- [DATA SECTION]:

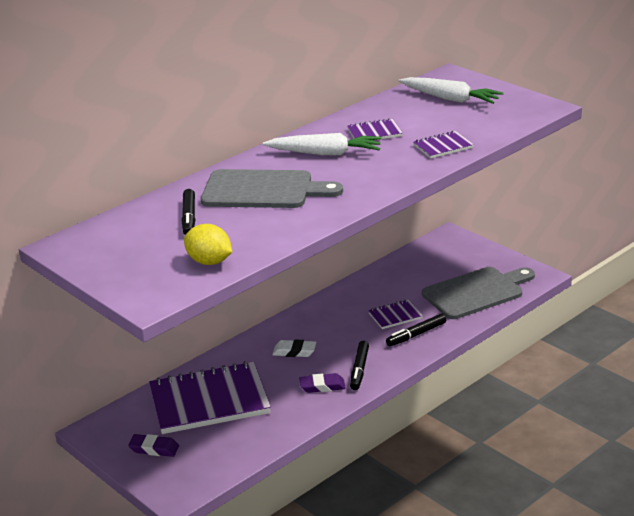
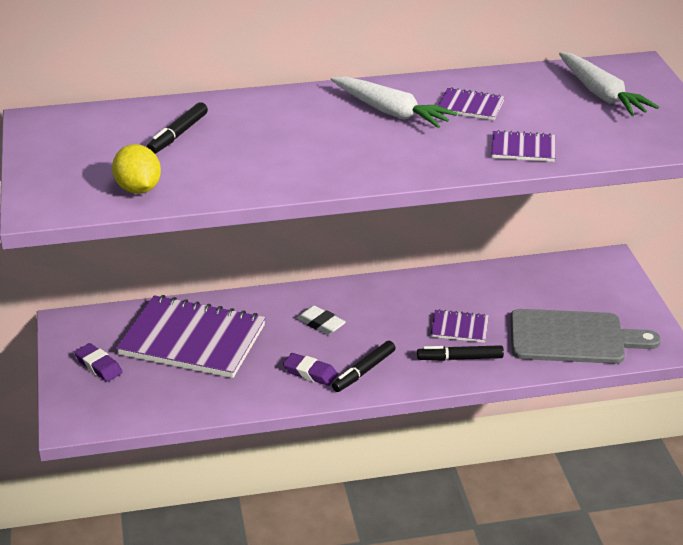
camera: 30 degrees right, 5 degrees up
(263, 190) = (281, 131): grey cutting board -> none

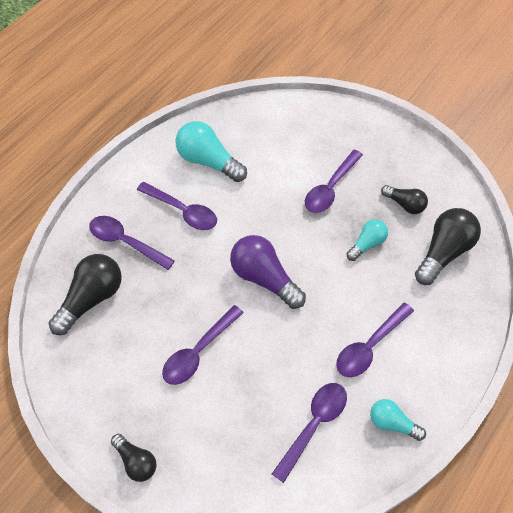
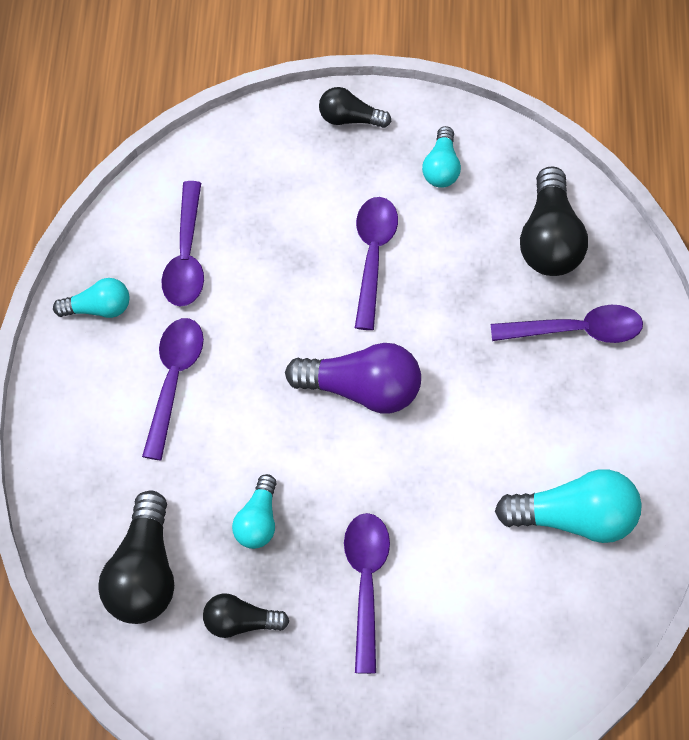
camera: 145 degrees right, 5 degrees up
(110, 385) = (441, 168): none -> turquoise light bulb
(182, 211) = (543, 417): purple spoon -> none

- [TASK BRIEF]:
How many lines of the listing above carry the string "camera"? Report that number with no other text.

- [SOLUTION FOR THIS EXERCISE]:
2